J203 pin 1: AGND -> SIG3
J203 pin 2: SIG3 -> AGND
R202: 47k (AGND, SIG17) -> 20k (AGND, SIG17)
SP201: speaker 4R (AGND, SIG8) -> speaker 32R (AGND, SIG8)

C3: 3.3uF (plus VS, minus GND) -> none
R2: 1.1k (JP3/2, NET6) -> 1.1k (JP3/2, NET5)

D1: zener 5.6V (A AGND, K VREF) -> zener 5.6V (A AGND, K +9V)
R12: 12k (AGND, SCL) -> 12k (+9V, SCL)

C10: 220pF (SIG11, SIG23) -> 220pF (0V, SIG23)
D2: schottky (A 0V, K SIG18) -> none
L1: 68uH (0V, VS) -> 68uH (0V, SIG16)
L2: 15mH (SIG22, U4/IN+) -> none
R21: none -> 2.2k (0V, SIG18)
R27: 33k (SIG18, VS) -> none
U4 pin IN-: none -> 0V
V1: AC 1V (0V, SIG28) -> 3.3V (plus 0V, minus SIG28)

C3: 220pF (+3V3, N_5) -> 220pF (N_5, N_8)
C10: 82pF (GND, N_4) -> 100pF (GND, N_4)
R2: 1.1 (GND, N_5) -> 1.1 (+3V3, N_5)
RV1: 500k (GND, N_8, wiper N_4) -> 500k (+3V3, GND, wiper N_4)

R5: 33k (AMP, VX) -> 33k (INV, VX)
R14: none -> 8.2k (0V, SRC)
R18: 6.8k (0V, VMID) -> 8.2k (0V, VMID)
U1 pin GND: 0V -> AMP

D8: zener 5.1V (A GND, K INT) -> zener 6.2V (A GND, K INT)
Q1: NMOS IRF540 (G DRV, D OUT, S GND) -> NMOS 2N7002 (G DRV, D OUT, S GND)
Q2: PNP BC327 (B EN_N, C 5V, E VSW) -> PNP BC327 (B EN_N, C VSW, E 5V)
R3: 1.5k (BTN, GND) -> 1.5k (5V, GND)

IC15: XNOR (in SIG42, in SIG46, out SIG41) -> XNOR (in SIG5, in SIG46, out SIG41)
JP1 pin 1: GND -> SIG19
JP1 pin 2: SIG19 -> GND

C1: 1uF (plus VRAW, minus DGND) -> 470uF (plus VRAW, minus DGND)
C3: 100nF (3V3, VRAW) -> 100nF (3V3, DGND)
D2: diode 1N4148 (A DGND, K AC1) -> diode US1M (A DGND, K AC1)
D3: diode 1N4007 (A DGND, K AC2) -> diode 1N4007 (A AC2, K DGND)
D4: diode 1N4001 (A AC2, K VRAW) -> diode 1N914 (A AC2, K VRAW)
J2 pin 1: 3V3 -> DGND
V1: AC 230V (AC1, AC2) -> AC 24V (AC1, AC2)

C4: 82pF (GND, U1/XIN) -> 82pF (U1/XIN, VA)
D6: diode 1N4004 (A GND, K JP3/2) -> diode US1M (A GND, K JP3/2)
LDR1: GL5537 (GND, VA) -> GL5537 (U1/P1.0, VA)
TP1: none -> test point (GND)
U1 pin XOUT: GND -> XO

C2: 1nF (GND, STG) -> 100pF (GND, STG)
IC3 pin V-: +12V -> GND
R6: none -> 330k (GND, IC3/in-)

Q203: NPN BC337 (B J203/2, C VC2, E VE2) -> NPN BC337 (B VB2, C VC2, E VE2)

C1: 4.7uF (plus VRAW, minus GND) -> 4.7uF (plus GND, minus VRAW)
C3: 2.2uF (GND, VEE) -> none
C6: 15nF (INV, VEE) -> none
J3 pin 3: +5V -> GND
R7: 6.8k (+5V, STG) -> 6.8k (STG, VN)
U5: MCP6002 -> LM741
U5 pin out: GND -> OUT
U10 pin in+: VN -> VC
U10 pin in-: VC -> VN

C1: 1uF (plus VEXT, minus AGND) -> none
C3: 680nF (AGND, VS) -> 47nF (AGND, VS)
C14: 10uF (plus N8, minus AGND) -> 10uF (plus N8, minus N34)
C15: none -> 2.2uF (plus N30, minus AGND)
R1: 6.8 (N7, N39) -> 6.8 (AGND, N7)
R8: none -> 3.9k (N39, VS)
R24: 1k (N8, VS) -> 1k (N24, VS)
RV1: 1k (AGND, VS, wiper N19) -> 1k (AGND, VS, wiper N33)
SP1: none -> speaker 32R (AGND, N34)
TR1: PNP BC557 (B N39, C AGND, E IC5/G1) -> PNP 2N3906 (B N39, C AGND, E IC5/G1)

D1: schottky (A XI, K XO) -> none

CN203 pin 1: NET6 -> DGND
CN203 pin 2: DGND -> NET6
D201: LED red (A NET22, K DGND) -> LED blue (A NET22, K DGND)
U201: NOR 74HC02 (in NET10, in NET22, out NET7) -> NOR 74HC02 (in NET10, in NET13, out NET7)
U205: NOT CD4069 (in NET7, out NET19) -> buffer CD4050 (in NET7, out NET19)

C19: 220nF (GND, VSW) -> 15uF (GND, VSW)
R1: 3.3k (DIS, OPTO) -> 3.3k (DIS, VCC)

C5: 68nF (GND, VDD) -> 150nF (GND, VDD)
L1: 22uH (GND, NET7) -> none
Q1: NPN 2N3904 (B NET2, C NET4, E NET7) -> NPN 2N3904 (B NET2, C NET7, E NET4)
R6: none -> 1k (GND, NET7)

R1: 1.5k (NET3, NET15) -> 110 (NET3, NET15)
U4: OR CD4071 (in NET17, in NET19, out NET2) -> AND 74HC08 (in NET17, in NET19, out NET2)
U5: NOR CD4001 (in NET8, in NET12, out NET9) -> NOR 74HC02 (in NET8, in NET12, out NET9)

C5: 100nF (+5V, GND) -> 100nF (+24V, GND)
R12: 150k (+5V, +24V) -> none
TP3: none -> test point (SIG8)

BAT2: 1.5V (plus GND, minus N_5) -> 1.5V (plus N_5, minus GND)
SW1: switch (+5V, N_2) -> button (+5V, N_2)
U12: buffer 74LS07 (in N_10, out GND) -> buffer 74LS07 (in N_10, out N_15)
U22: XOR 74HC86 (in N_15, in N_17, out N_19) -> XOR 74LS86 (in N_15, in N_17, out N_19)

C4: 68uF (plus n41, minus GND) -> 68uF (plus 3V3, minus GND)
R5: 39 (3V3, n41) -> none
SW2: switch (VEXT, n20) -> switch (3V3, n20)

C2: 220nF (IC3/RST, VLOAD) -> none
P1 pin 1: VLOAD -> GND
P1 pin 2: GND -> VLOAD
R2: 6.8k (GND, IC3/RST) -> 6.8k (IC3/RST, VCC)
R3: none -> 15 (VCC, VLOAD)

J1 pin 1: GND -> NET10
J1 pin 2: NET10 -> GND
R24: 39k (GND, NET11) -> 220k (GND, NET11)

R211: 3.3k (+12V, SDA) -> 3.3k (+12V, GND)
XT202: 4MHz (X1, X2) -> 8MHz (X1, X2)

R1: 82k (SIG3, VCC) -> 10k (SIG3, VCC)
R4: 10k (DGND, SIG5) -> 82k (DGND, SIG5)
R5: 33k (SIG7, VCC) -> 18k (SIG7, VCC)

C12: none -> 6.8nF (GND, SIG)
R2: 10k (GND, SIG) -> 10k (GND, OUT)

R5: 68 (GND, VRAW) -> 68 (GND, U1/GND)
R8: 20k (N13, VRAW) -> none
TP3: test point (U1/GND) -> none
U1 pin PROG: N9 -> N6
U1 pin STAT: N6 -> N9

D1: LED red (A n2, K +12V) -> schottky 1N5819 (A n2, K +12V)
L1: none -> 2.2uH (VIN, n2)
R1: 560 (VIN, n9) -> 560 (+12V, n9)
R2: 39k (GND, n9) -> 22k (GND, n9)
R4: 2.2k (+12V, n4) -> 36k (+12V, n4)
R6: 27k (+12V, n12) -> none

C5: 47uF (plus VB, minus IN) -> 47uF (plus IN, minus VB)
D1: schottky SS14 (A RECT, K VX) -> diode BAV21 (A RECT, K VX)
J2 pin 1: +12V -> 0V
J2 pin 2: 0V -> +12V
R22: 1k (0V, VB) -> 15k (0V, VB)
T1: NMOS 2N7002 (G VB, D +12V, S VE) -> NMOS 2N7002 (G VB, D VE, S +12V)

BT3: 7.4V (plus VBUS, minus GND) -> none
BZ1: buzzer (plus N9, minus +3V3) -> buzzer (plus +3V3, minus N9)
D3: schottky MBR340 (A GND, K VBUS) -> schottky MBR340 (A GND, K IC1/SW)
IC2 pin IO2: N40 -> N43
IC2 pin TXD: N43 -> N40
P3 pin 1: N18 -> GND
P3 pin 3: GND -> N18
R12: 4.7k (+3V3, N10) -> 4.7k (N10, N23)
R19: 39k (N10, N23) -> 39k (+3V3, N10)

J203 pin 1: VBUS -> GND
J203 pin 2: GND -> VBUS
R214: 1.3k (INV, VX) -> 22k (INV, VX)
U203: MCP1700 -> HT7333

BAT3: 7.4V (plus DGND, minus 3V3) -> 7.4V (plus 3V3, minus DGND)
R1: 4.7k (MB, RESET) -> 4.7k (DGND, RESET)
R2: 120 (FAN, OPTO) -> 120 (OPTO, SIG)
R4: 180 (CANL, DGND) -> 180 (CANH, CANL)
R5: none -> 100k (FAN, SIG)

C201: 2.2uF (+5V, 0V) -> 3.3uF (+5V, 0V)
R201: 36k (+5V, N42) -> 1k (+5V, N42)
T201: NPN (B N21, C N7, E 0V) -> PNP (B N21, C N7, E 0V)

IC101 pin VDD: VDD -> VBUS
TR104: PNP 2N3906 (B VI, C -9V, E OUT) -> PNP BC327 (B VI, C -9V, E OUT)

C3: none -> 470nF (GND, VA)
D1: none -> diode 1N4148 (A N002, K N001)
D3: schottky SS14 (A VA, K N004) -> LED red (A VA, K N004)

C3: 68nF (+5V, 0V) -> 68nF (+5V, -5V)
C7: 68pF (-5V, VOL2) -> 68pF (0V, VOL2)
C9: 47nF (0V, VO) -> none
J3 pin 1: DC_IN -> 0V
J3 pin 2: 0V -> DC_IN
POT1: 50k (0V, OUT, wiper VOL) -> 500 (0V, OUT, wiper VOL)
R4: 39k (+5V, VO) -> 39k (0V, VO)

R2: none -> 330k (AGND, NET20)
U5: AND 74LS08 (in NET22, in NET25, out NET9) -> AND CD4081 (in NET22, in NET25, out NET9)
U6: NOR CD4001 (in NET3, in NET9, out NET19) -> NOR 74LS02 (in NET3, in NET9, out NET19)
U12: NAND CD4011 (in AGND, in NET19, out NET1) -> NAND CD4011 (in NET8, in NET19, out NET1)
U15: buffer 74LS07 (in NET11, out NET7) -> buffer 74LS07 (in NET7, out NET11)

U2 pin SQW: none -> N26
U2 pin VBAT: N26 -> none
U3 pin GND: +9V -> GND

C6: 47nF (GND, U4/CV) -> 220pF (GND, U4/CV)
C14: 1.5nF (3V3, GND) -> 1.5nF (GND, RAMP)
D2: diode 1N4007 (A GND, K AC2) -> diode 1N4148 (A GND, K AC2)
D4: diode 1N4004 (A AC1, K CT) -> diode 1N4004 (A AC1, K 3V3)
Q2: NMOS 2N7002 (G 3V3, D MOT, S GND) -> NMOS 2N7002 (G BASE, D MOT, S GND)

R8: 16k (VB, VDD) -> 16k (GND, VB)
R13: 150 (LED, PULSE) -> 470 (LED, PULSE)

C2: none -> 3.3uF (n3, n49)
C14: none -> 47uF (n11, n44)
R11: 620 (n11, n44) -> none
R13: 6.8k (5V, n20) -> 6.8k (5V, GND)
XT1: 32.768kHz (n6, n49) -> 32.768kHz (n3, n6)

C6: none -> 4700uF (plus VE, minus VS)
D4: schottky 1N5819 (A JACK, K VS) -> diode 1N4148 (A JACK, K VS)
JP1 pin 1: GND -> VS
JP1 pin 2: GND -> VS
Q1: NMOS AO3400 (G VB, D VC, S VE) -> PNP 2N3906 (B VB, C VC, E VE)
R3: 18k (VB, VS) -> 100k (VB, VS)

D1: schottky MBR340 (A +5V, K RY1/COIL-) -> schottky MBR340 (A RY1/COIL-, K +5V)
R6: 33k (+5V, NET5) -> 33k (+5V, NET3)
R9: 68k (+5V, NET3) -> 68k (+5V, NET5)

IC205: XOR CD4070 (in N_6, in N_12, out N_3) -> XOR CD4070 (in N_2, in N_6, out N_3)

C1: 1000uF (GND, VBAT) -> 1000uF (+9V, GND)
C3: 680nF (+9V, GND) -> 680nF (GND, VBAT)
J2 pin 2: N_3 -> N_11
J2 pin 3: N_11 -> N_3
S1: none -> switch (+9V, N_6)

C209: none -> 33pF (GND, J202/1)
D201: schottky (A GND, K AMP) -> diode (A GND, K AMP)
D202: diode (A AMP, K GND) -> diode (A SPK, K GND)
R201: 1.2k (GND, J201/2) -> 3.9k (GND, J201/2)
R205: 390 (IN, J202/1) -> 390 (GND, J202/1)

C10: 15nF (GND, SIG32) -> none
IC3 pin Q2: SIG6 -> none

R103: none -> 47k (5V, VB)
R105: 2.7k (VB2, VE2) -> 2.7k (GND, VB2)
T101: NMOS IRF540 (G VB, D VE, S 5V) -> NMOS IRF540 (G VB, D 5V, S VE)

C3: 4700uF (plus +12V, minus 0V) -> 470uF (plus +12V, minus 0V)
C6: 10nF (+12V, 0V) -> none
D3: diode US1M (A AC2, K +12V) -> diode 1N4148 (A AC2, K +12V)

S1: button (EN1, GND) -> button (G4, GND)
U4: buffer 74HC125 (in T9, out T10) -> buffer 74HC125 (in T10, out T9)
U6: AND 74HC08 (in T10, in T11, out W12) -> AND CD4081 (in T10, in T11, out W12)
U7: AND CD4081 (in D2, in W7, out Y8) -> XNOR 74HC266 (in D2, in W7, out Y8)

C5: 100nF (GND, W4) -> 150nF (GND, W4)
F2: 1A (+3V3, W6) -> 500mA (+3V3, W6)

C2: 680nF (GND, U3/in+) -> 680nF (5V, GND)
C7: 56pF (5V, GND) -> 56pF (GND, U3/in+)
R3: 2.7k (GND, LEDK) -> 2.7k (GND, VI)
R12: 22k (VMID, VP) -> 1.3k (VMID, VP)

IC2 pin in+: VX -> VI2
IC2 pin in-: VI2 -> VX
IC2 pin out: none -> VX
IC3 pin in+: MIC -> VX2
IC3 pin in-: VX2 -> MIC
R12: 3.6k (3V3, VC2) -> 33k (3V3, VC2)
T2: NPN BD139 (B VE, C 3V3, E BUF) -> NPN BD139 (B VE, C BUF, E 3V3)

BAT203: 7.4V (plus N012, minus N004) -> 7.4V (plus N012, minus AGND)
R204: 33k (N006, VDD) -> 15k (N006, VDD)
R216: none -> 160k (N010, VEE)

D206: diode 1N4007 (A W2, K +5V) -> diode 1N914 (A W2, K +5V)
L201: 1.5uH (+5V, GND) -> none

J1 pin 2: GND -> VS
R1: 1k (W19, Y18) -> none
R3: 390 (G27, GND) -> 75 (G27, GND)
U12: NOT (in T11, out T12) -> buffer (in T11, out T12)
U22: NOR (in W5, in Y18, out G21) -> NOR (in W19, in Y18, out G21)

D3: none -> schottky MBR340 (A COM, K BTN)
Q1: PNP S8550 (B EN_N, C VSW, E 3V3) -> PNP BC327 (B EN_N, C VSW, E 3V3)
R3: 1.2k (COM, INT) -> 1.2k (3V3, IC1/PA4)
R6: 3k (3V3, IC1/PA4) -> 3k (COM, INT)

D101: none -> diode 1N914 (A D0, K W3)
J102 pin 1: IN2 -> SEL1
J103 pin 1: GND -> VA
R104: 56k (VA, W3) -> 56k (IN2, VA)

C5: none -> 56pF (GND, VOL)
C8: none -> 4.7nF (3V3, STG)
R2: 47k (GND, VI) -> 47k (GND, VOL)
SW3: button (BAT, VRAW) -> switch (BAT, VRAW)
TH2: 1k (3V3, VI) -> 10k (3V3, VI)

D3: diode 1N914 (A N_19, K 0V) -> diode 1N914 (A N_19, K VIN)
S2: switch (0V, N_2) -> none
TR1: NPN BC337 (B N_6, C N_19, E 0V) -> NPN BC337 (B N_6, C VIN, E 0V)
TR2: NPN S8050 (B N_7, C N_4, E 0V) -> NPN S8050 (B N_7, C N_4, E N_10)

### [EXERCISE PROMPT]
Find "U10 pin in-: VC -> VN" in the entries above and copy that whole line exactly, then each line after it through the line that contains "D201: LED red".

### [ANSWER SPACE]
U10 pin in-: VC -> VN

C1: 1uF (plus VEXT, minus AGND) -> none
C3: 680nF (AGND, VS) -> 47nF (AGND, VS)
C14: 10uF (plus N8, minus AGND) -> 10uF (plus N8, minus N34)
C15: none -> 2.2uF (plus N30, minus AGND)
R1: 6.8 (N7, N39) -> 6.8 (AGND, N7)
R8: none -> 3.9k (N39, VS)
R24: 1k (N8, VS) -> 1k (N24, VS)
RV1: 1k (AGND, VS, wiper N19) -> 1k (AGND, VS, wiper N33)
SP1: none -> speaker 32R (AGND, N34)
TR1: PNP BC557 (B N39, C AGND, E IC5/G1) -> PNP 2N3906 (B N39, C AGND, E IC5/G1)

D1: schottky (A XI, K XO) -> none

CN203 pin 1: NET6 -> DGND
CN203 pin 2: DGND -> NET6
D201: LED red (A NET22, K DGND) -> LED blue (A NET22, K DGND)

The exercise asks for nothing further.